**Exercise**
Please restate the following records word for word.

________________________________________

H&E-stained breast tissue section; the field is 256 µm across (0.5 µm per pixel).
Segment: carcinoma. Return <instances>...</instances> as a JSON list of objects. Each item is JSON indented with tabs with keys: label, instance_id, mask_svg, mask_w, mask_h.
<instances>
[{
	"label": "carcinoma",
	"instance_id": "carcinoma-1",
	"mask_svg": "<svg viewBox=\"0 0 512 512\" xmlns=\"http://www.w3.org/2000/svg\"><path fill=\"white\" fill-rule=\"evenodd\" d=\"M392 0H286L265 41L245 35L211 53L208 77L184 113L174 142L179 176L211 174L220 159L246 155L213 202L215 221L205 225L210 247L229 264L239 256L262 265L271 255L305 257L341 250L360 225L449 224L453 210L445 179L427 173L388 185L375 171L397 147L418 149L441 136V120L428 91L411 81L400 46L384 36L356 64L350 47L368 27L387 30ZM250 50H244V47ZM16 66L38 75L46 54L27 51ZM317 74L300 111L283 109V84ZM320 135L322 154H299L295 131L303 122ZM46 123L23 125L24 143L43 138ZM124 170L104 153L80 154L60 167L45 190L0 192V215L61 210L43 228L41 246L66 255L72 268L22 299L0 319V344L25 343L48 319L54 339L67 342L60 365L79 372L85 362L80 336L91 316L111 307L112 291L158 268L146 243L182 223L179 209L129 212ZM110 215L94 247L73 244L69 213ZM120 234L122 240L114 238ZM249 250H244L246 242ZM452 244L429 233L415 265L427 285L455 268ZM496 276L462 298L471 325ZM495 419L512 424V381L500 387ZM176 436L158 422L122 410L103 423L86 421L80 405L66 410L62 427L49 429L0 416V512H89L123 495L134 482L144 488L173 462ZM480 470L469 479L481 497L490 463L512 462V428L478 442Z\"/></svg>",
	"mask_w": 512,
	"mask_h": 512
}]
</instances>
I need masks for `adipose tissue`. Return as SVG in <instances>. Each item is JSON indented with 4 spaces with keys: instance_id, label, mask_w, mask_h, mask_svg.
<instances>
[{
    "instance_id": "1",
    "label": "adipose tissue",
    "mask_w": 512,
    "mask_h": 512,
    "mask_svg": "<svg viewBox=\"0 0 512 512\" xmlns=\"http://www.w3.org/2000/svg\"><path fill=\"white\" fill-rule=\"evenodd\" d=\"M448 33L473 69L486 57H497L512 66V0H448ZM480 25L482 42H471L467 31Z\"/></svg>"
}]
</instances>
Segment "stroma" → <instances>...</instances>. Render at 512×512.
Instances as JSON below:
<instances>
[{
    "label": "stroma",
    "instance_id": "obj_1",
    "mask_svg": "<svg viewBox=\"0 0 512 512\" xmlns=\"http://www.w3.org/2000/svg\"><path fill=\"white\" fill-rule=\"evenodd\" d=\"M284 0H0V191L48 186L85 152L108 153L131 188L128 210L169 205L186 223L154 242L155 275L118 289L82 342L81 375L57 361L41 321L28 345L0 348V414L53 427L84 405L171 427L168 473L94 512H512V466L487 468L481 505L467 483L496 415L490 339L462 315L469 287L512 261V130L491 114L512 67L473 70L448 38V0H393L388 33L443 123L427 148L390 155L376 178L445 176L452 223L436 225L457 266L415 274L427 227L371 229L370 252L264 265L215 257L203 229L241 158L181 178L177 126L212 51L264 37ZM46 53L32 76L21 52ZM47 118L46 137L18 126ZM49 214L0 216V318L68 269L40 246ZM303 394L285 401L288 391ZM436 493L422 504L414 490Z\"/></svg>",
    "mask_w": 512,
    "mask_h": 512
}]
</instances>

________________________________________

**Written answer**
H&E-stained breast tissue section; the field is 256 µm across (0.5 µm per pixel).
Segment: carcinoma. Return <instances>...</instances> as a JSON list of objects. Each item is JSON indented with tabs with keys: label, instance_id, mask_svg, mask_w, mask_h.
<instances>
[{
	"label": "carcinoma",
	"instance_id": "carcinoma-1",
	"mask_svg": "<svg viewBox=\"0 0 512 512\" xmlns=\"http://www.w3.org/2000/svg\"><path fill=\"white\" fill-rule=\"evenodd\" d=\"M392 0H286L265 41L245 35L211 53L208 77L184 113L174 142L179 176L211 174L220 159L246 155L213 202L215 221L205 225L210 247L229 264L239 256L262 265L271 255L305 257L341 250L360 225L449 224L453 210L445 179L427 173L388 185L375 171L397 147L418 149L441 136V120L428 91L411 81L400 46L384 36L356 64L350 47L368 27L387 30ZM250 50H244V47ZM16 66L38 75L46 54L27 51ZM317 74L300 111L283 109V84ZM320 135L322 154H299L295 131L303 122ZM46 123L23 125L24 143L43 138ZM124 170L104 153L80 154L60 167L45 190L0 192V215L61 210L43 228L41 246L66 255L72 268L22 299L0 319V344L25 343L48 319L54 339L67 342L60 365L79 372L85 362L80 336L91 316L111 307L112 291L158 268L146 243L182 223L179 209L129 212ZM110 215L94 247L73 244L69 213ZM120 234L122 240L114 238ZM249 250H244L246 242ZM452 244L429 233L415 265L427 285L455 268ZM496 276L462 298L471 325ZM495 419L512 424V381L500 387ZM176 436L158 422L122 410L103 423L86 421L80 405L66 410L62 427L49 429L0 416V512H89L123 495L134 482L144 488L173 462ZM480 470L469 479L481 497L490 463L512 462V428L478 442Z\"/></svg>",
	"mask_w": 512,
	"mask_h": 512
}]
</instances>
I need masks for `adipose tissue`. Return as SVG in <instances>. Each item is JSON indented with 4 spaces with keys: instance_id, label, mask_w, mask_h, mask_svg.
<instances>
[{
    "instance_id": "1",
    "label": "adipose tissue",
    "mask_w": 512,
    "mask_h": 512,
    "mask_svg": "<svg viewBox=\"0 0 512 512\" xmlns=\"http://www.w3.org/2000/svg\"><path fill=\"white\" fill-rule=\"evenodd\" d=\"M448 33L473 69L486 57H497L512 66V0H448ZM480 25L482 42H471L467 31Z\"/></svg>"
}]
</instances>
Segment "stroma" → <instances>...</instances>. Render at 512×512.
Instances as JSON below:
<instances>
[{
    "label": "stroma",
    "instance_id": "obj_1",
    "mask_svg": "<svg viewBox=\"0 0 512 512\" xmlns=\"http://www.w3.org/2000/svg\"><path fill=\"white\" fill-rule=\"evenodd\" d=\"M284 0H0V191L48 186L85 152L108 153L131 188L128 210L169 205L186 223L154 242L155 275L118 289L82 342L81 375L57 361L41 321L28 345L0 348V414L53 427L84 405L171 427L168 473L94 512H512V466L487 468L481 505L467 483L496 415L490 339L462 315L469 287L512 261V130L491 114L512 67L473 70L448 38V0H393L388 33L443 123L427 148L390 155L376 178L445 176L452 223L436 225L457 266L415 274L427 227L371 229L370 252L264 265L215 257L203 229L241 158L181 178L177 126L212 51L264 37ZM46 53L32 76L21 52ZM47 118L46 137L18 126ZM49 214L0 216V318L68 269L40 246ZM303 394L285 401L288 391ZM436 493L422 504L414 490Z\"/></svg>",
    "mask_w": 512,
    "mask_h": 512
}]
</instances>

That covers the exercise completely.